[[ Provided material, beginning ]]

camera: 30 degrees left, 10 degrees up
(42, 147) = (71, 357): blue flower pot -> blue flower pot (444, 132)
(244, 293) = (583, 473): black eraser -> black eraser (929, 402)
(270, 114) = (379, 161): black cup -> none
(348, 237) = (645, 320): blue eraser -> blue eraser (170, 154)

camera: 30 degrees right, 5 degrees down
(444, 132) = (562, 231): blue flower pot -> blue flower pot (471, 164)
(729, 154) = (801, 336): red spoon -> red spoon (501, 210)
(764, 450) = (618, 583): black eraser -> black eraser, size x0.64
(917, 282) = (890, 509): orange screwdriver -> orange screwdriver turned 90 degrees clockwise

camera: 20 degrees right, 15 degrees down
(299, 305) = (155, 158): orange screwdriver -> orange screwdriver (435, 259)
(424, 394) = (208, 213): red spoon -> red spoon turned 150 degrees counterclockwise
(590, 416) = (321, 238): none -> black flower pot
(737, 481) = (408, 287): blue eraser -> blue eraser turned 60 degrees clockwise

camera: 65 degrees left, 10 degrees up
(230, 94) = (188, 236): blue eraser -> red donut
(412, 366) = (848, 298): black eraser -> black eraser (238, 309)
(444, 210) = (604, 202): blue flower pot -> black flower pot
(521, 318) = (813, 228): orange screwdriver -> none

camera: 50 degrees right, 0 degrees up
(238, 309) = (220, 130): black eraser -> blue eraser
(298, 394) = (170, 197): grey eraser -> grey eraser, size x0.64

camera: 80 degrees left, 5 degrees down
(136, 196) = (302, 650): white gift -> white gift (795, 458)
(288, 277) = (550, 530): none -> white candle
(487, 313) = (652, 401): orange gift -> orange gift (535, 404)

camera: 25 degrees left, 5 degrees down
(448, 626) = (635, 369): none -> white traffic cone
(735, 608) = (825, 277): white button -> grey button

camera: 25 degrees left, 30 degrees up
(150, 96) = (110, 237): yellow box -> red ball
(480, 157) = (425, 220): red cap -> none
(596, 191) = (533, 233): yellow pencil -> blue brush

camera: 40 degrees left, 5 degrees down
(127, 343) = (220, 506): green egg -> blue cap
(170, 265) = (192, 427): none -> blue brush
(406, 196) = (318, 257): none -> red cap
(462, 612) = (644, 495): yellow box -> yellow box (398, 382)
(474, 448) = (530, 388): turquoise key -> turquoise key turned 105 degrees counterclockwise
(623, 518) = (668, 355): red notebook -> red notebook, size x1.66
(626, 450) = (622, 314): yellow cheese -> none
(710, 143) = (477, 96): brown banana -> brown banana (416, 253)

[[ Provided material, end ]]

Work request:
Scan the entries above for the string "yellow", and copy every line where it turns up.

Answer box:
(150, 96) = (110, 237): yellow box -> red ball
(596, 191) = (533, 233): yellow pencil -> blue brush
(462, 612) = (644, 495): yellow box -> yellow box (398, 382)
(626, 450) = (622, 314): yellow cheese -> none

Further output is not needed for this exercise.